> Your goal: For the records that follow, restate each one word for word and leave the images behind.

> Information provided:
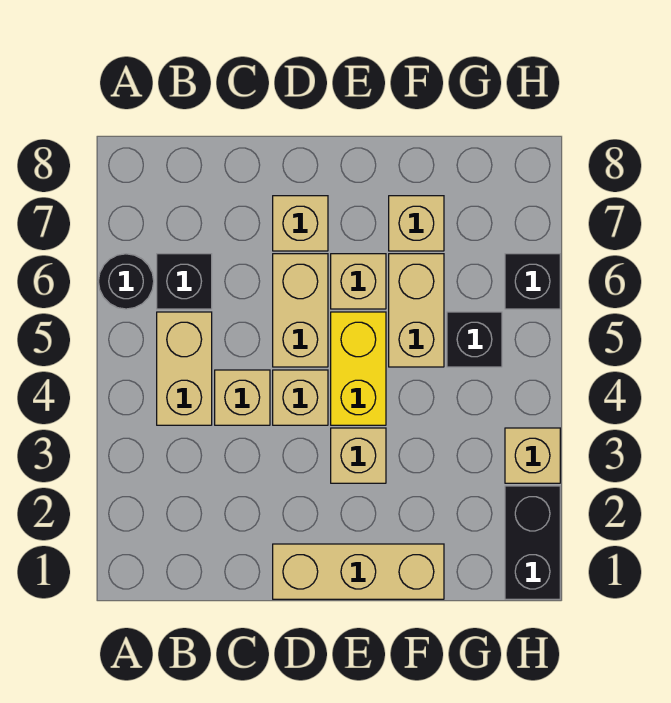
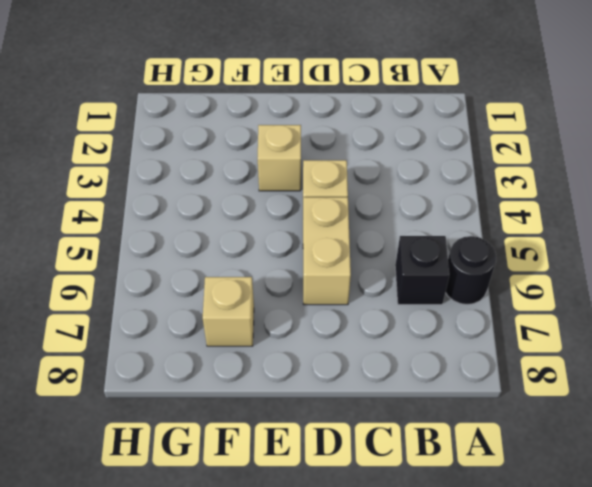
none -> tan brick B4:B5 level 1
none -> tan brick C4 level 1
none -> tan brick D1:F1 level 1

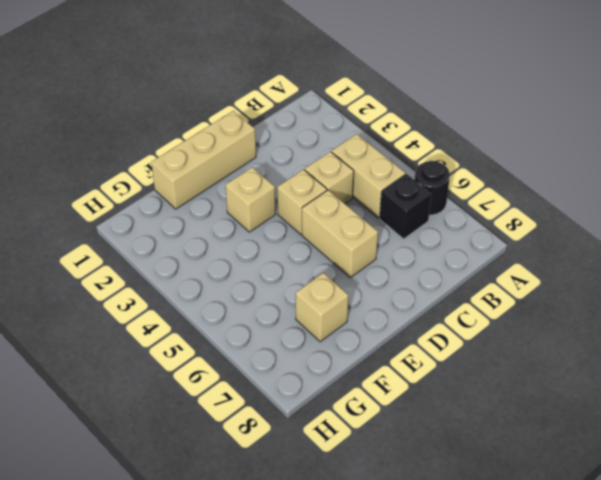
none -> tan brick D7 level 1
none -> yellow brick E4:E5 level 1
none -> tan brick E6 level 1

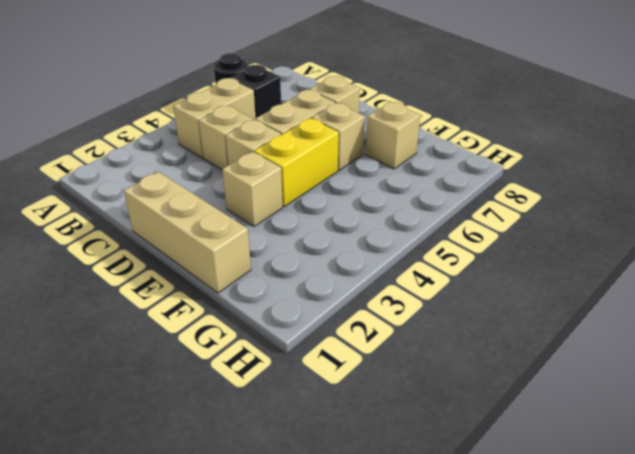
none -> tan brick F5:F6 level 1
none -> black brick G5 level 1
none -> black brick H1:H2 level 1

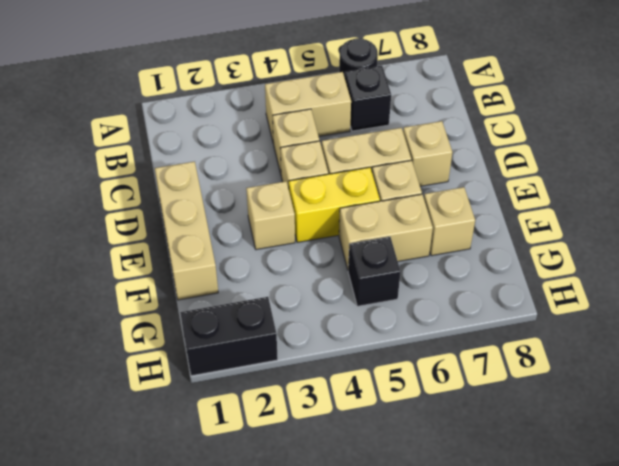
none -> tan brick H3 level 1
none -> black brick H6 level 1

> Response to the task:
none -> tan brick B4:B5 level 1
none -> tan brick C4 level 1
none -> tan brick D1:F1 level 1

none -> tan brick D7 level 1
none -> yellow brick E4:E5 level 1
none -> tan brick E6 level 1

none -> tan brick F5:F6 level 1
none -> black brick G5 level 1
none -> black brick H1:H2 level 1

none -> tan brick H3 level 1
none -> black brick H6 level 1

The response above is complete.